(Record set)

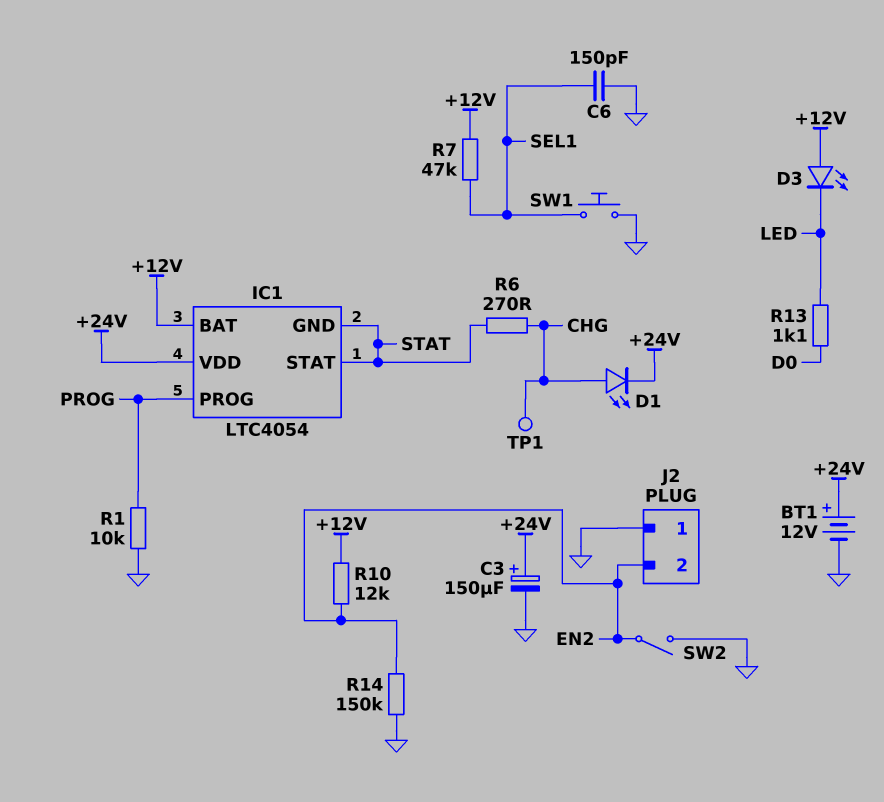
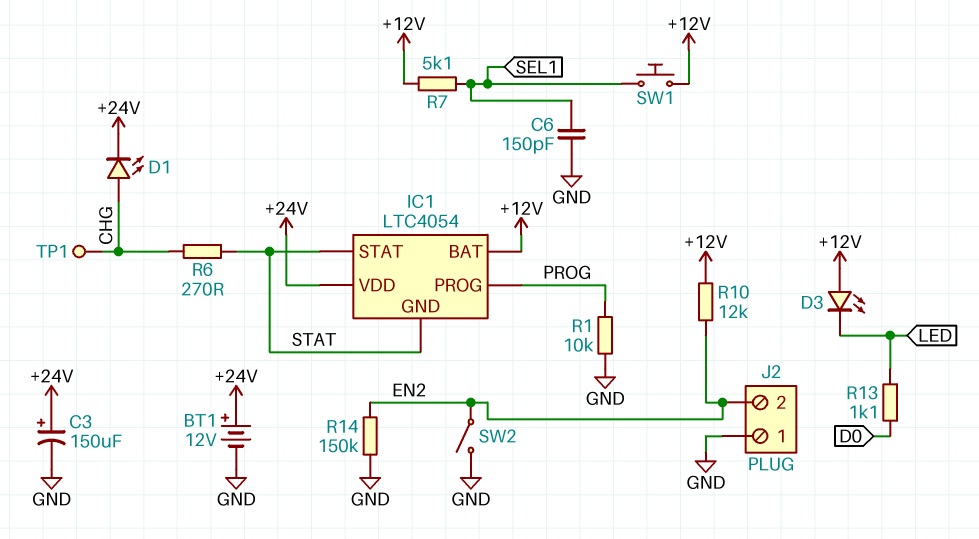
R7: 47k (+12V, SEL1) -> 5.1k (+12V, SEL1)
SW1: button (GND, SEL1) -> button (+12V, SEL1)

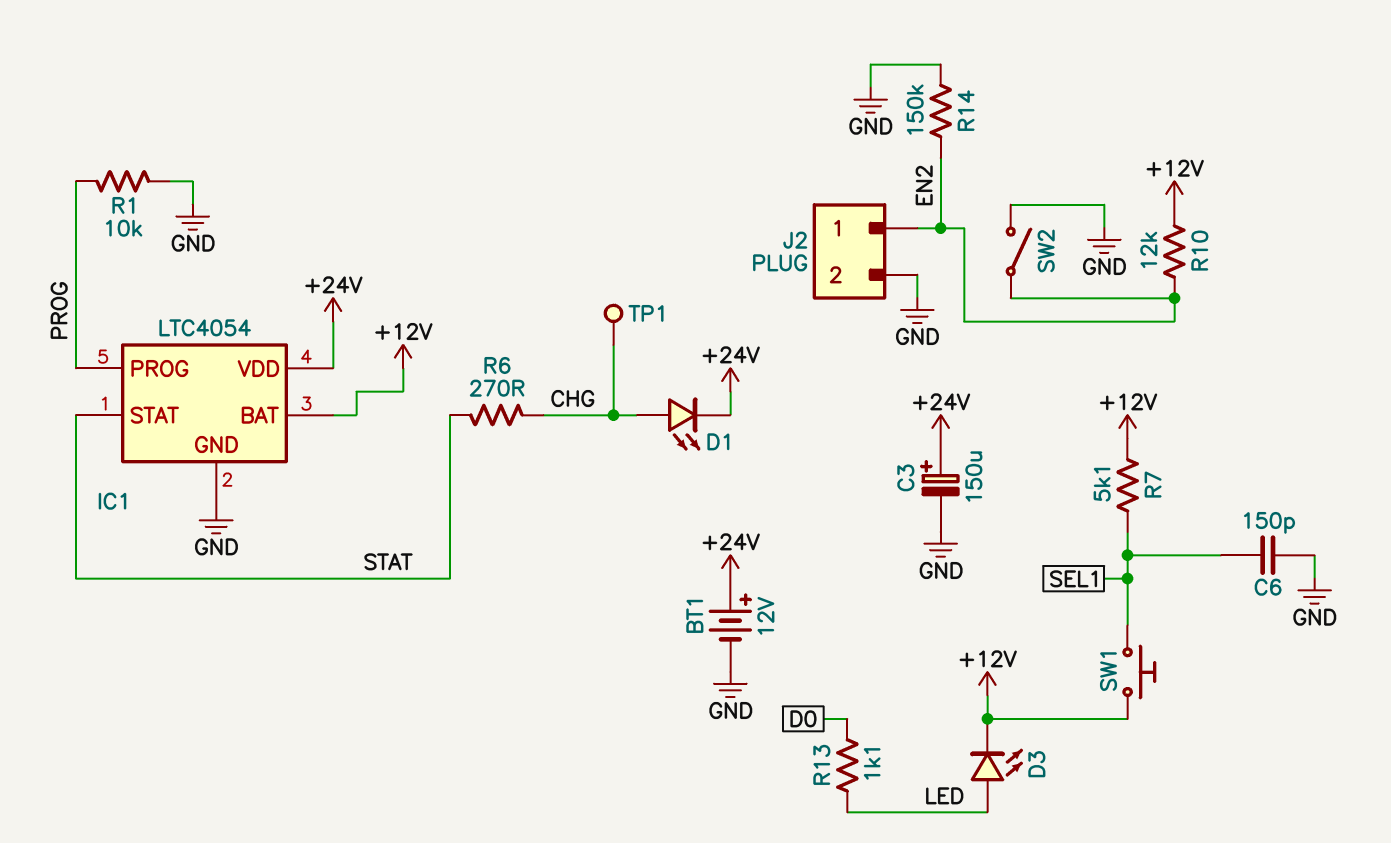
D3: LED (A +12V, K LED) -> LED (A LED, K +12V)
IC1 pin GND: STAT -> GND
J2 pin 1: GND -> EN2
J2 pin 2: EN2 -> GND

(End Record set)
(Record set)

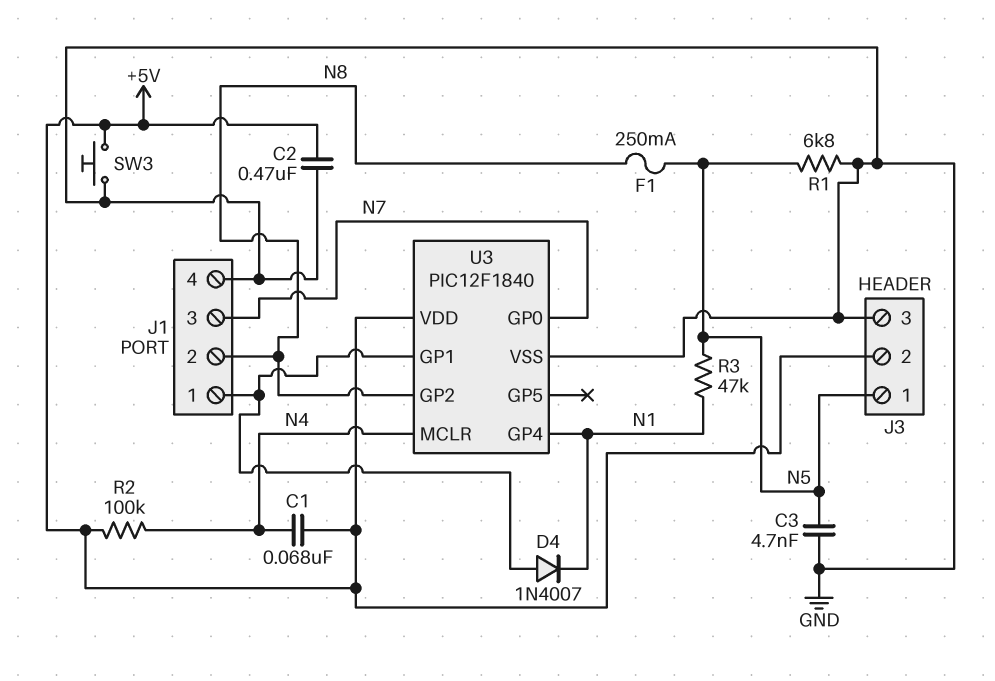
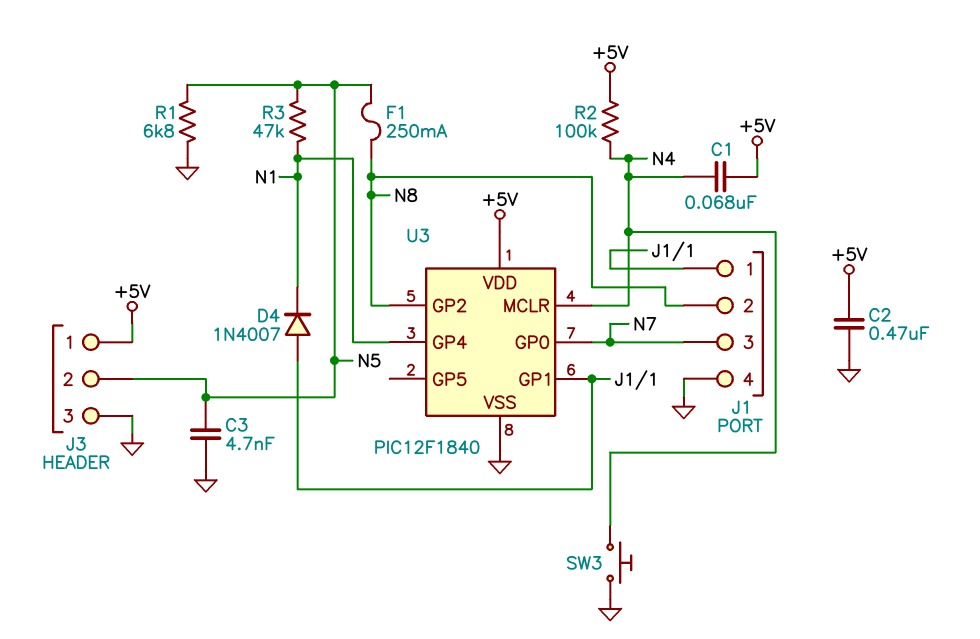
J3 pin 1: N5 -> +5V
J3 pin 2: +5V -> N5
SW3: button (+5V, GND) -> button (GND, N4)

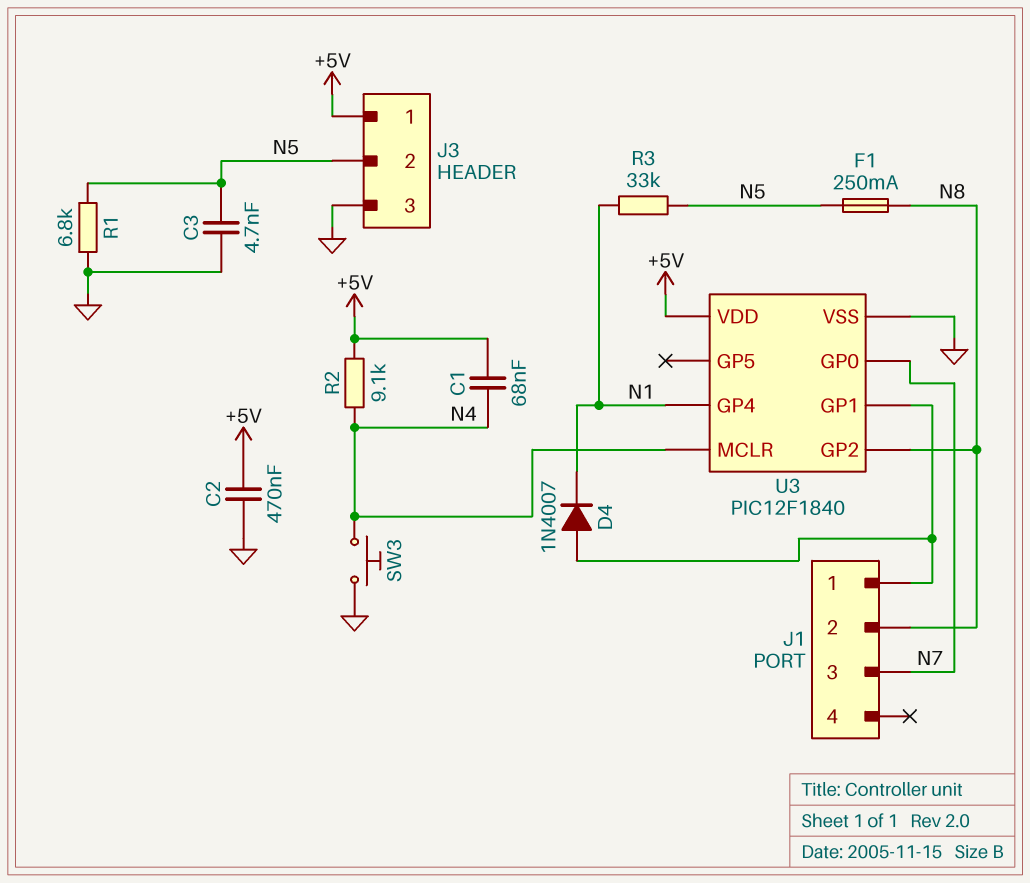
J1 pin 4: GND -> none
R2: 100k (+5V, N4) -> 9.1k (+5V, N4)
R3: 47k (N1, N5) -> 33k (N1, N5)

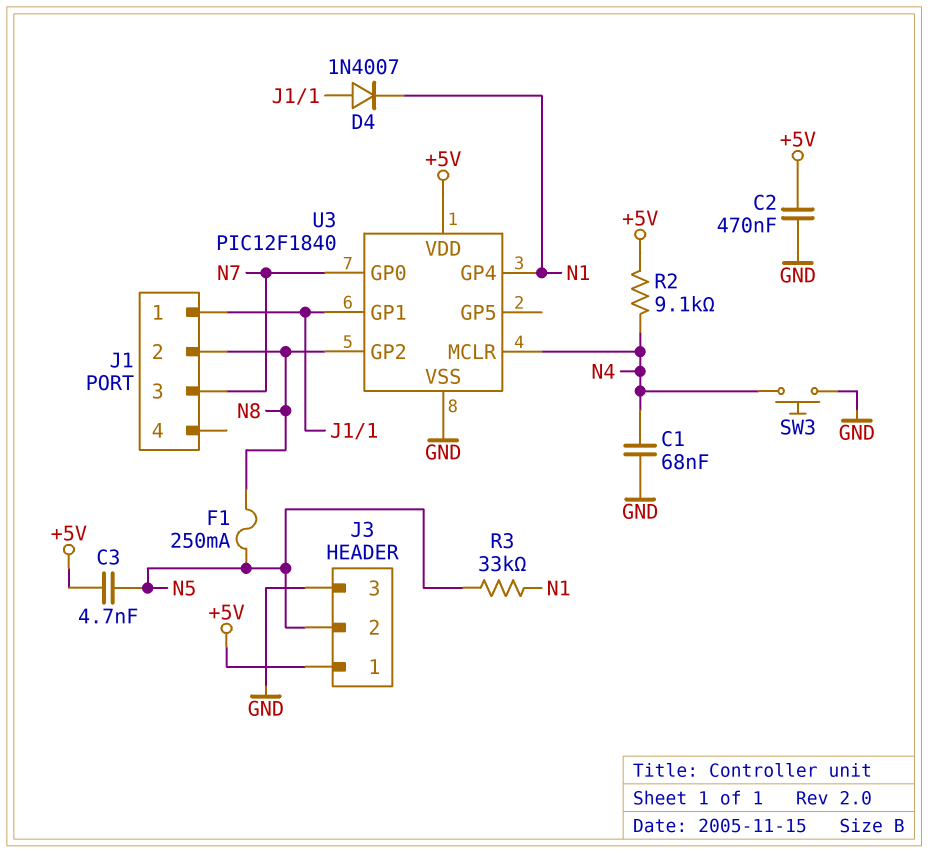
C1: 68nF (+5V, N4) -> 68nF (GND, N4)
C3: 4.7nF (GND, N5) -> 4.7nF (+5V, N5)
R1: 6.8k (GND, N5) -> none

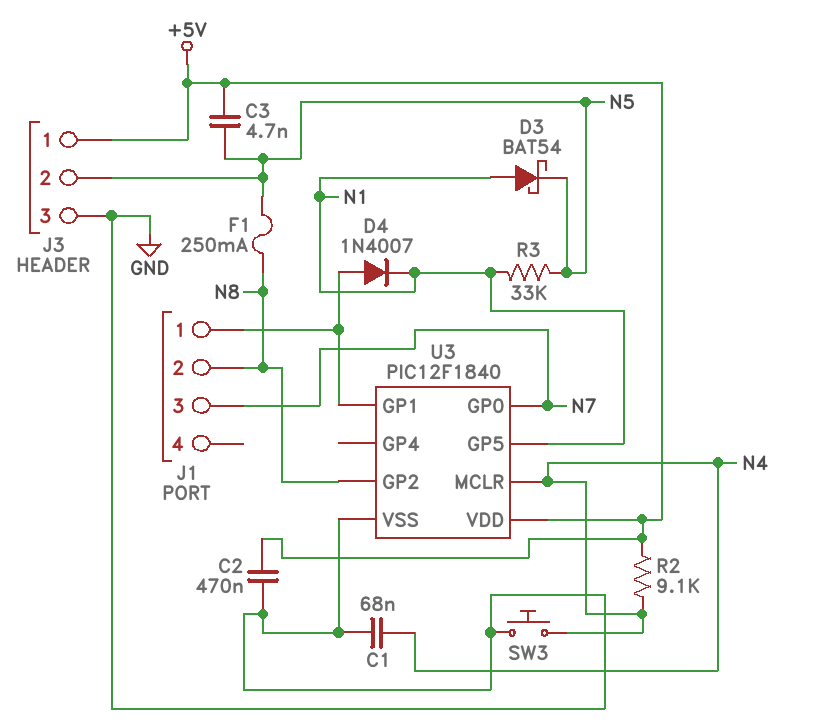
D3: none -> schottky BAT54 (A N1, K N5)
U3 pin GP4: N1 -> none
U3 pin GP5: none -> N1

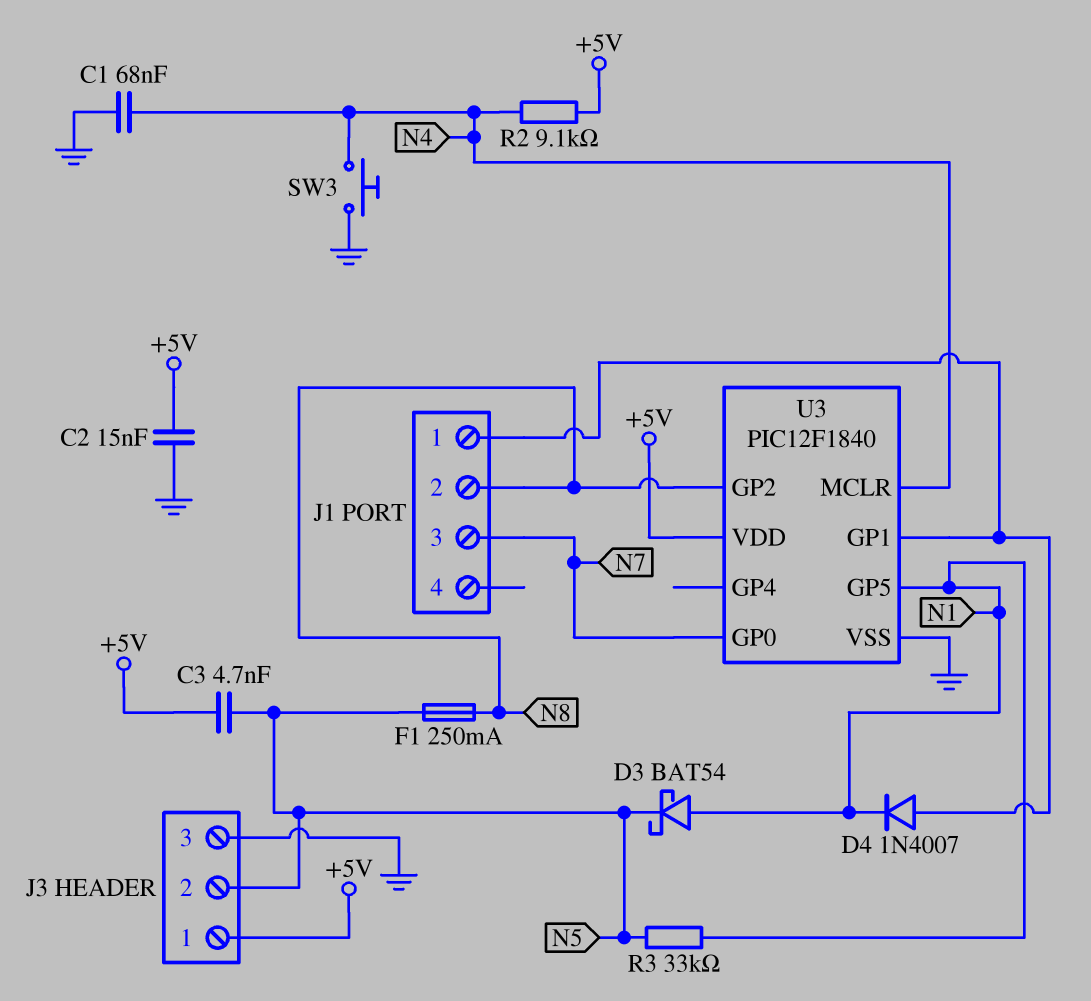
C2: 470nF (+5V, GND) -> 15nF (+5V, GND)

(End Record set)

Requirement: Above are some records. Output exactly the lines from the one that contains "R3: 47k (N1, N5) -> 33k (N1, N5)" to the one that contains "C2: 470nF (+5V, GND) -> 15nF (+5V, GND)", keeping both, and omit the pictures.

Expected answer:
R3: 47k (N1, N5) -> 33k (N1, N5)

C1: 68nF (+5V, N4) -> 68nF (GND, N4)
C3: 4.7nF (GND, N5) -> 4.7nF (+5V, N5)
R1: 6.8k (GND, N5) -> none

D3: none -> schottky BAT54 (A N1, K N5)
U3 pin GP4: N1 -> none
U3 pin GP5: none -> N1

C2: 470nF (+5V, GND) -> 15nF (+5V, GND)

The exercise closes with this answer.